Collected data entries
_ _ _

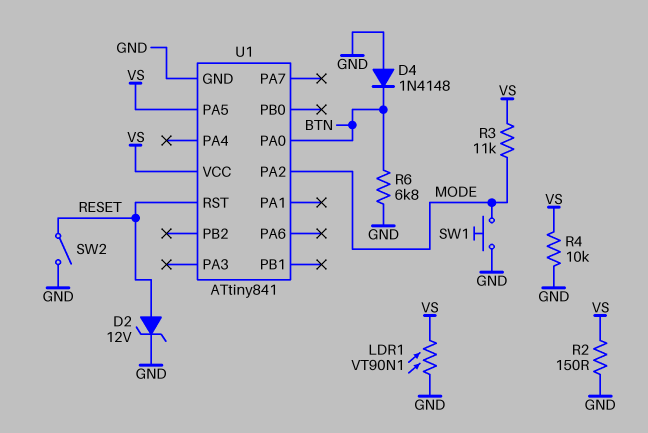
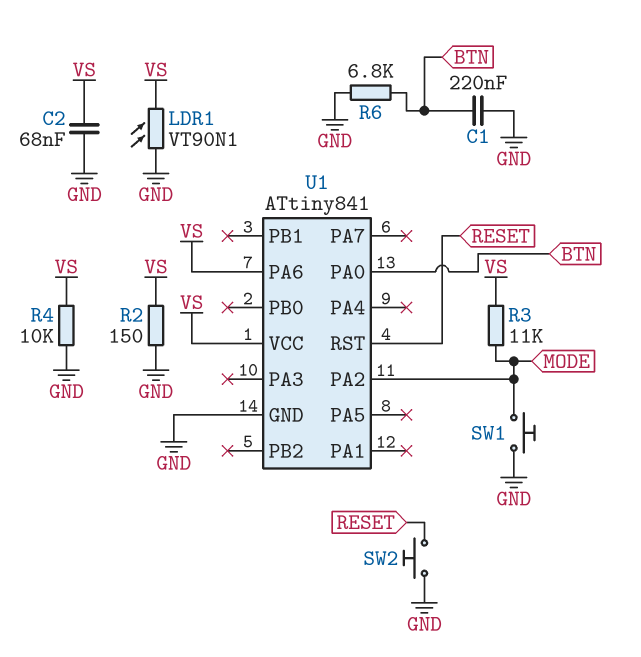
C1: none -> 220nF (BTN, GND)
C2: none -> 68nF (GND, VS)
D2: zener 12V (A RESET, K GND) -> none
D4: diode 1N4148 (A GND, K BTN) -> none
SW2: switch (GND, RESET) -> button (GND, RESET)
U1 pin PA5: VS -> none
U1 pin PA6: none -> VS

_ _ _

§ Brief:
Repeat the data word for word. Images are not part of the copy.

§ Answer section:
C1: none -> 220nF (BTN, GND)
C2: none -> 68nF (GND, VS)
D2: zener 12V (A RESET, K GND) -> none
D4: diode 1N4148 (A GND, K BTN) -> none
SW2: switch (GND, RESET) -> button (GND, RESET)
U1 pin PA5: VS -> none
U1 pin PA6: none -> VS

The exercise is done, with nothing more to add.